ACTIVITY –
Omit all pictures. Reproduce exactly the lines from the first line of the records below through the line with "(234, 241) = (288, 224): white".

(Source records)
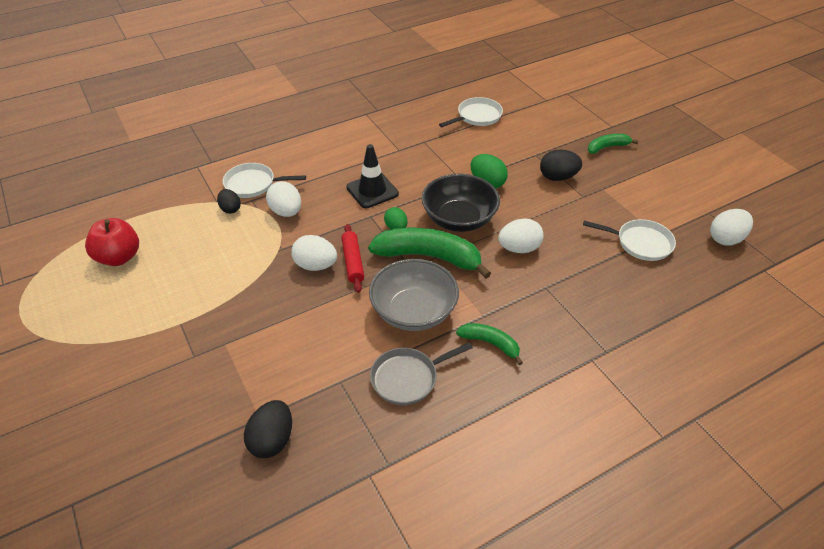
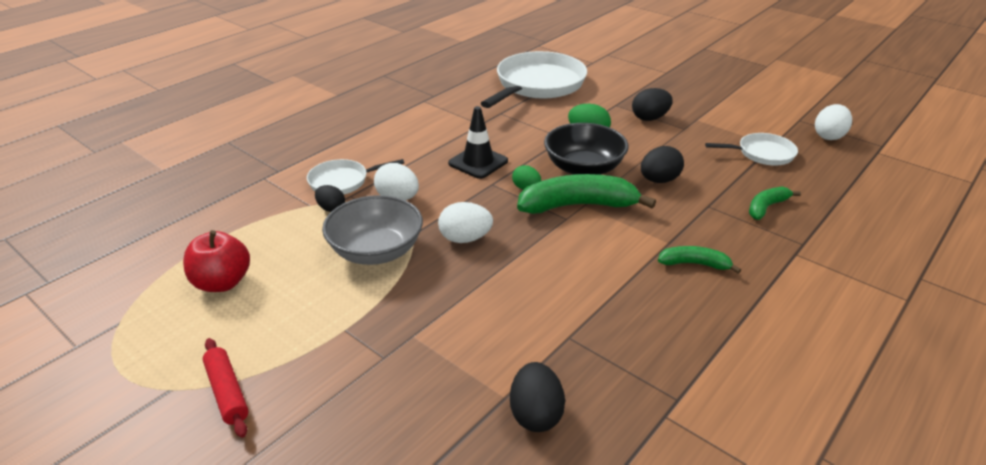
camera: 20 degrees left, 10 degrees down
(353, 262) = (503, 227): red rolling pin -> red rolling pin (227, 392)
(408, 378) = (637, 315): grey pan -> none
(413, 311) = (598, 255): grey bowl -> grey bowl (376, 251)
(477, 116) = (537, 85): white pan -> white pan, size x1.94
(519, 248) = (659, 180): white egg -> black egg
(607, 147) = (675, 88): green banana -> green banana (766, 207)

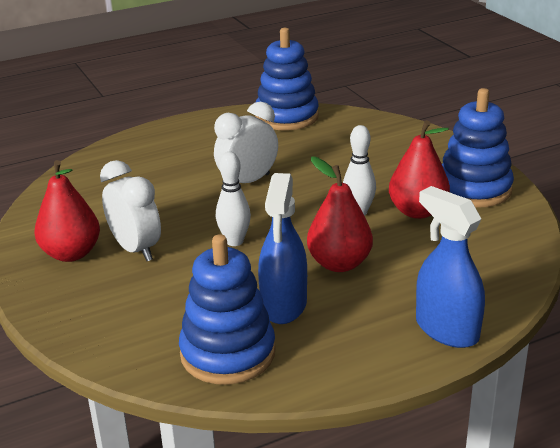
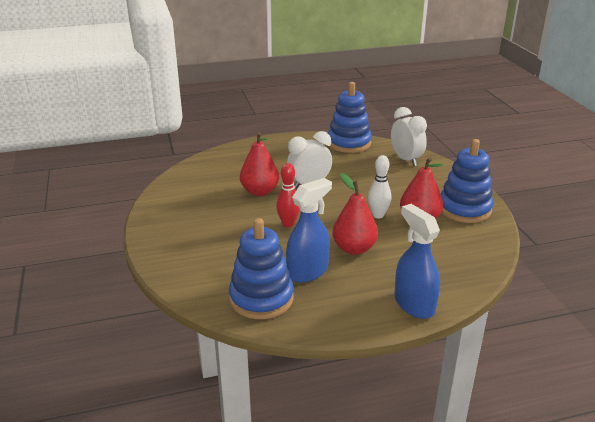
camera: 10 degrees right, 0 degrees up
(71, 254) = (180, 218): red pear -> red pear (260, 191)
(136, 249) = (222, 221): white clock -> white clock (406, 160)
(234, 241) = (288, 224): white bowling pin -> red bowling pin
(284, 305) = (308, 271): blue spray bottle -> blue spray bottle turned 150 degrees counterclockwise

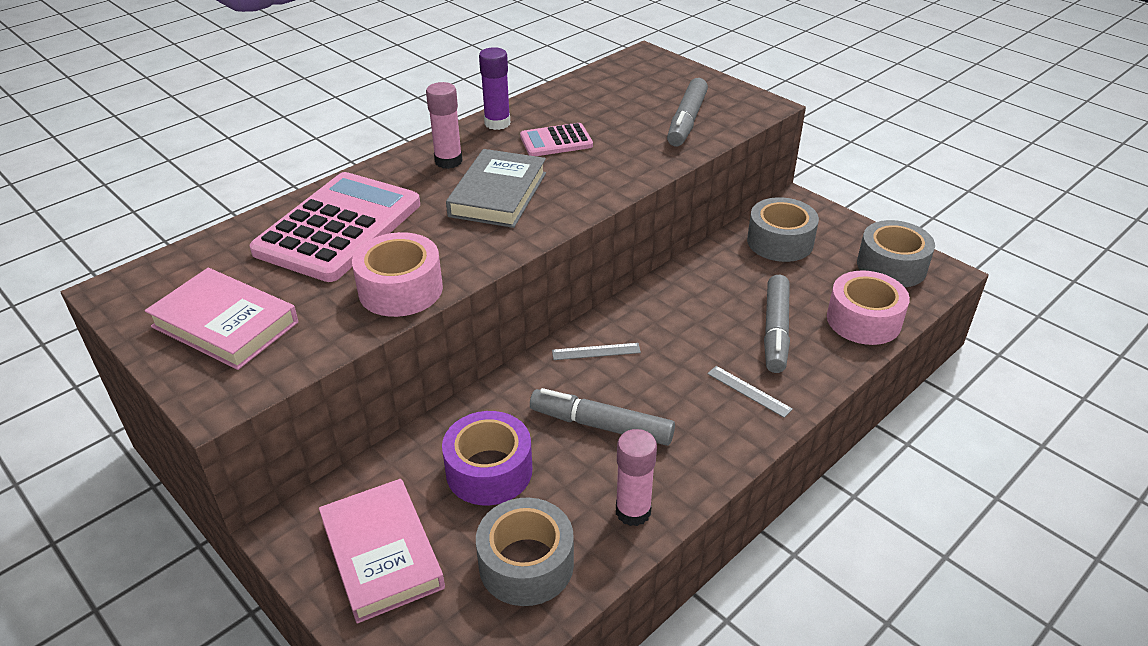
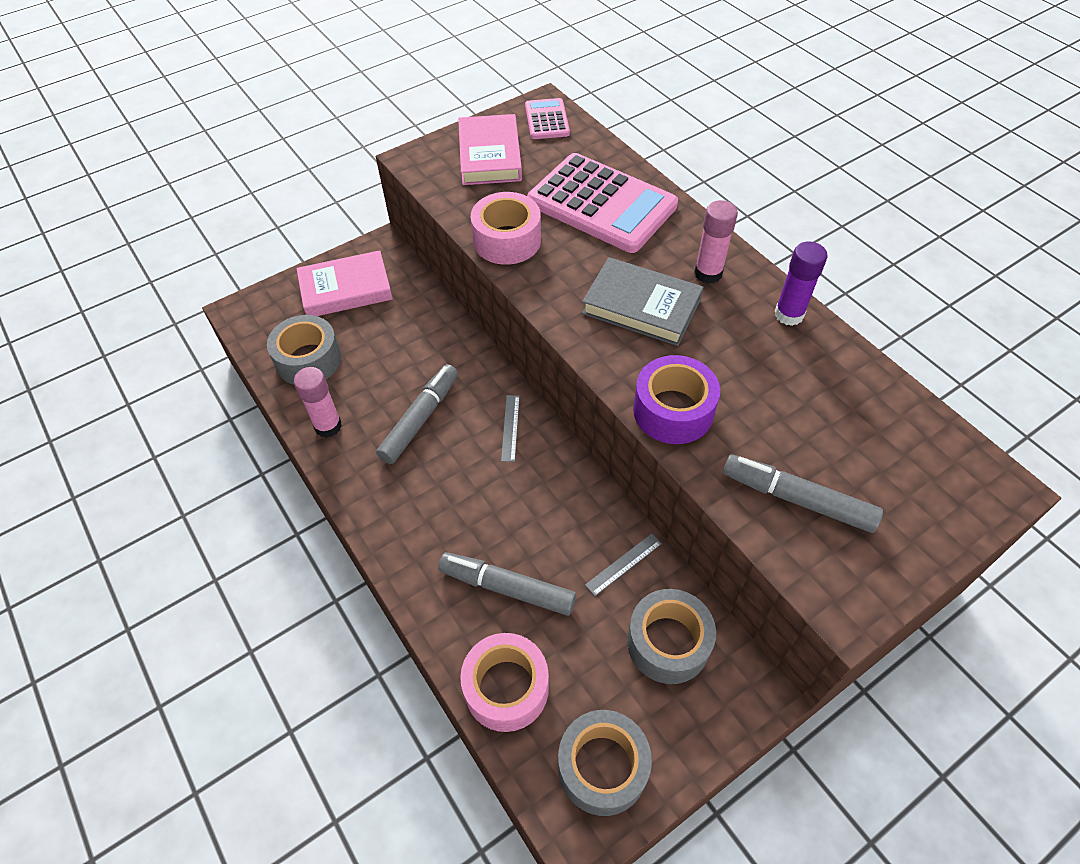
camera: 100 degrees right, 15 degrees up
(225, 324) = (490, 155): pink book -> pink book turned 45 degrees counterclockwise
(489, 470) = (396, 345): purple tape -> purple tape (673, 410)
(556, 141) = (746, 361): pink calculator -> pink calculator (547, 120)
(749, 391) = (429, 539): grey ruler -> grey ruler (623, 564)

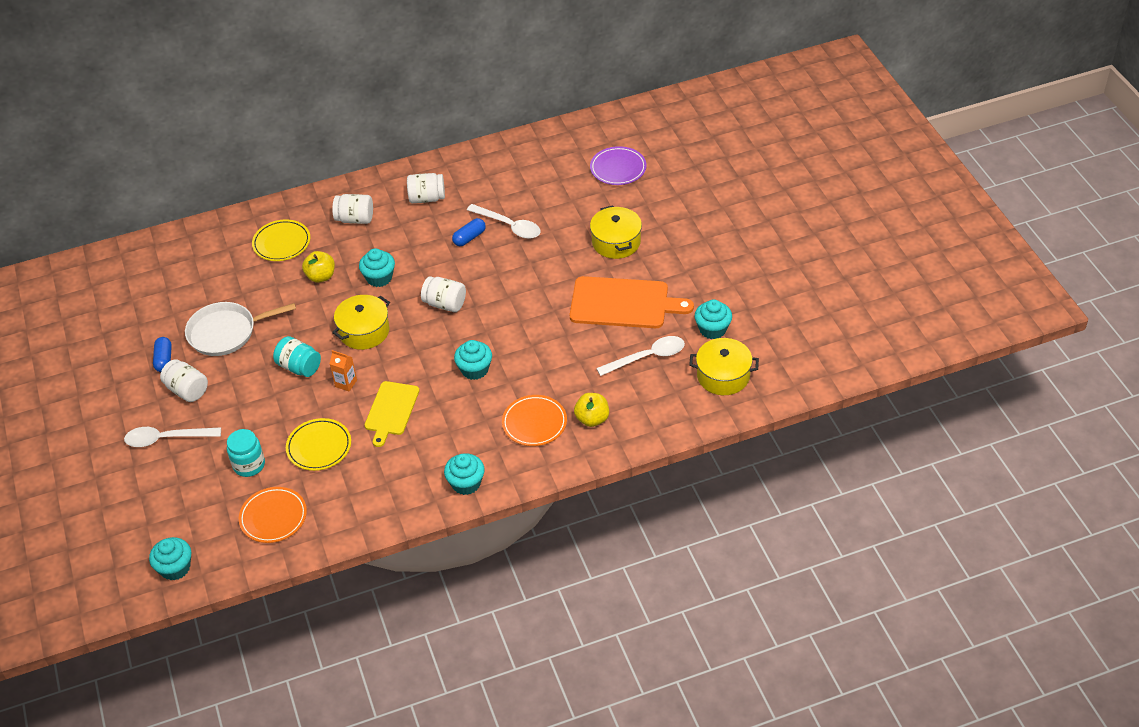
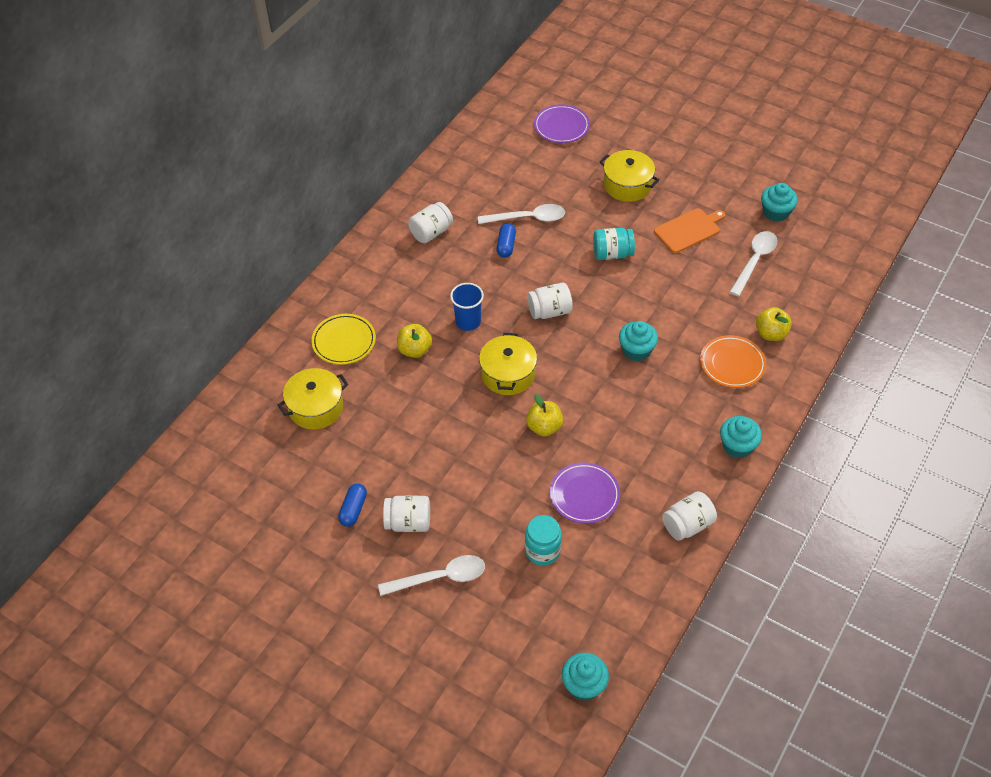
camera: 40 degrees left, 5 degrees up
(164, 360) = (353, 509): blue capsule -> blue capsule turned 60 degrees clockwise
(166, 439) = (440, 577): white spoon -> white spoon turned 150 degrees counterclockwise
(226, 332) = (384, 449): white pan -> none
(273, 517) = (616, 580): orange plate -> none
(299, 367) = (487, 438): turquoise jar -> turquoise jar (612, 254)
(319, 447) = (584, 495): yellow plate -> purple plate
(346, 383) = (544, 427): orange carton -> yellow apple
(355, 219) = (387, 284): white jar -> white jar (687, 525)
(379, 278) = (468, 322): turquoise cupcake -> blue cup
(391, 410) = (608, 426): yellow cutting board -> none
(623, 303) = (689, 230): orange cutting board -> orange cutting board, size x0.63
(723, 376) = (823, 243): yellow pot -> yellow pot (316, 407)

RESULT FOR THIS TASK –
camera: 20 degrees left, 10 degrees down
(353, 262) = (503, 227): red rolling pin -> red rolling pin (227, 392)
(408, 378) = (637, 315): grey pan -> none
(413, 311) = (598, 255): grey bowl -> grey bowl (376, 251)
(477, 116) = (537, 85): white pan -> white pan, size x1.94
(519, 248) = (659, 180): white egg -> black egg
(607, 147) = (675, 88): green banana -> green banana (766, 207)

camera: 10 degrees right, 0 degrees up
(71, 254) = (180, 218): red pear -> red pear (260, 191)
(136, 249) = (222, 221): white clock -> white clock (406, 160)
(234, 241) = (288, 224): white bowling pin -> red bowling pin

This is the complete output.